§ **Problem to work on**:
Across all the entries below, how many lines contain the string "XNOR"? The number by itself is the answer.
[Information supplied Boundary: Start]
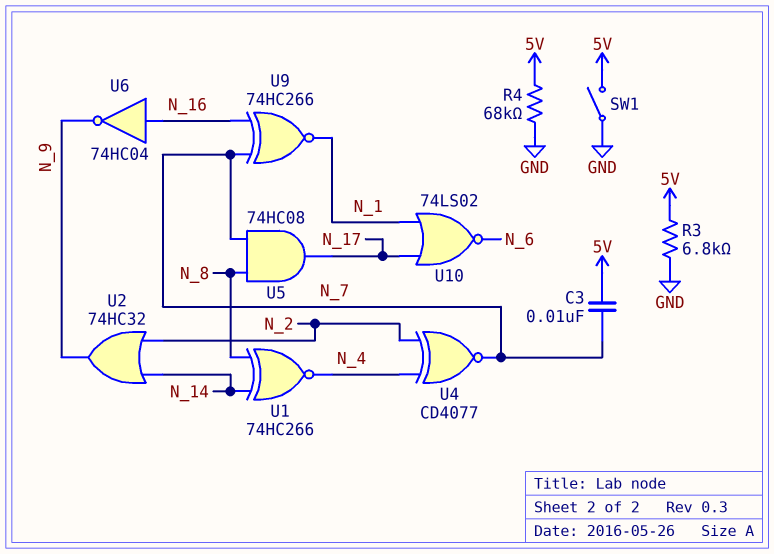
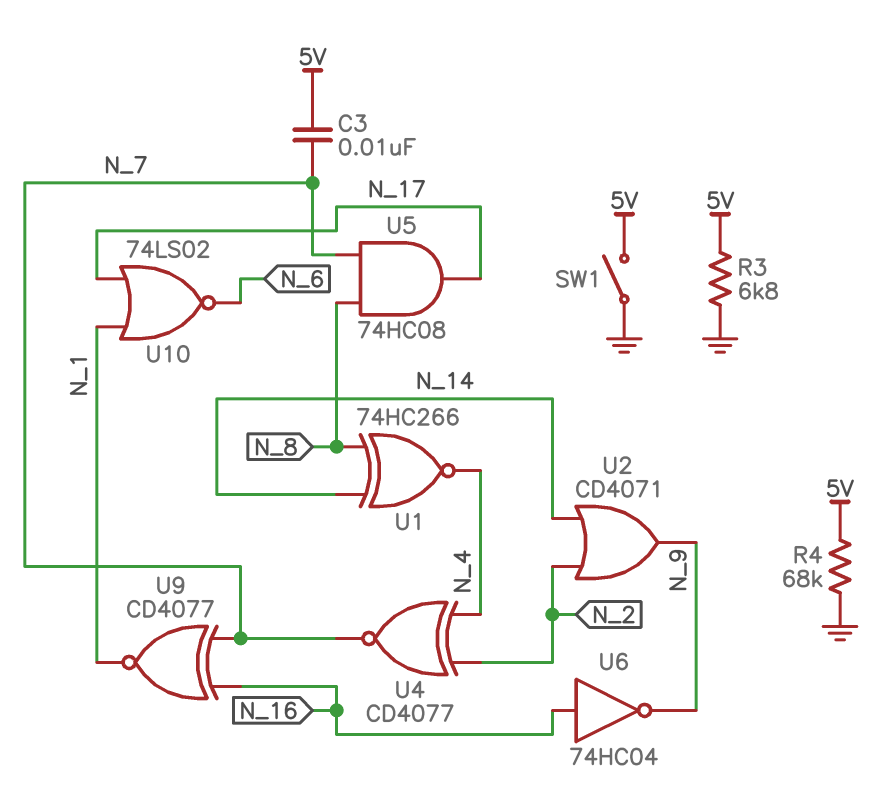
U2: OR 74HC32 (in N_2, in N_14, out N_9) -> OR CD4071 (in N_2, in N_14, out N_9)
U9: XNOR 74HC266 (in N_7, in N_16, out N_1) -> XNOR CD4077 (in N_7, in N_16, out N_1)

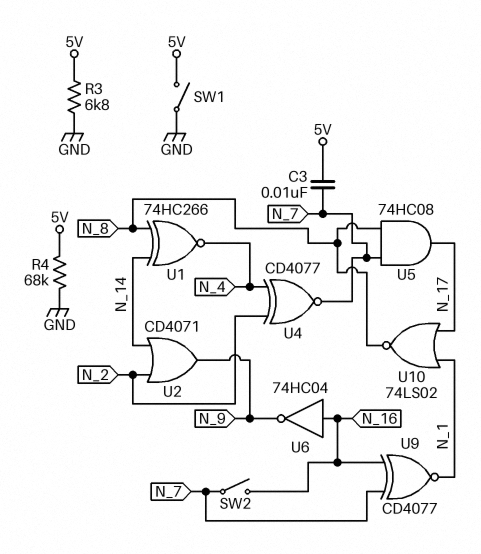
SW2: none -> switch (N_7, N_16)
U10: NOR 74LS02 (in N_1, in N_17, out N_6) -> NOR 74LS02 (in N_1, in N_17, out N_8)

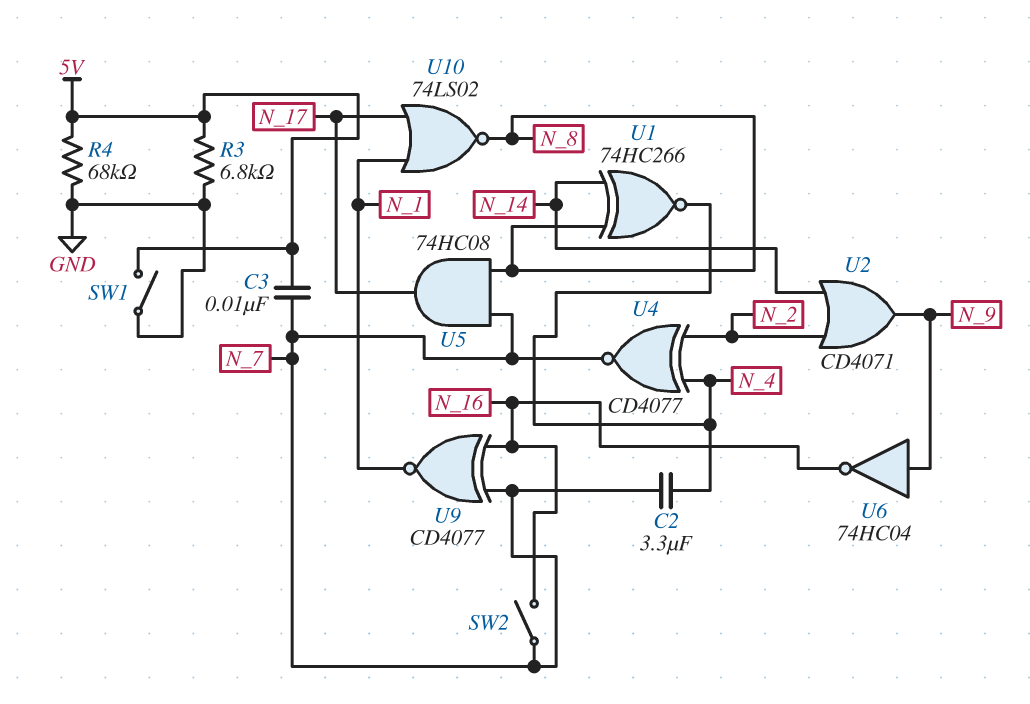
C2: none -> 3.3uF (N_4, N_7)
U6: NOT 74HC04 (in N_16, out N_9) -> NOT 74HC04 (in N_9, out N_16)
[Information supplied Boundary: End]
[Information supplied Boundary: Start]
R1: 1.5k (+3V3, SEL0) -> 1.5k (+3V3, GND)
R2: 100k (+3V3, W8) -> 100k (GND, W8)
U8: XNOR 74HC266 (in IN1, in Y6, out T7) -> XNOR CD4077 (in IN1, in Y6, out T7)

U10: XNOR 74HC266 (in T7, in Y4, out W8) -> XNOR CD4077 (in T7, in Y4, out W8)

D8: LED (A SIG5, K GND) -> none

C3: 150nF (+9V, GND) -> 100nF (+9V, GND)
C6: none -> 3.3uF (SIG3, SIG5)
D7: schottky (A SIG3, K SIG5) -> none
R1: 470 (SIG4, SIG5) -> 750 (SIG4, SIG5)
[Information supplied Boundary: End]
§ **Task response**:
3